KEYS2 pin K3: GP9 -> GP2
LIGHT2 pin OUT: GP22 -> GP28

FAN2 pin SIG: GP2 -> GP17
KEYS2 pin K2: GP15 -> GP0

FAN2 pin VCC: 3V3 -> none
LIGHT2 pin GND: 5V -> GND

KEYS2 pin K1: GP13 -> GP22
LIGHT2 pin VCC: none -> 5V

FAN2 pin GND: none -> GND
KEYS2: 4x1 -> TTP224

● **Exercise description**: Only output the lines from the one with "KEYS2 pin K1: GP13 -> GP22" through the end of the entries above, exactly as they are.

● **Result of this task**:
KEYS2 pin K1: GP13 -> GP22
LIGHT2 pin VCC: none -> 5V

FAN2 pin GND: none -> GND
KEYS2: 4x1 -> TTP224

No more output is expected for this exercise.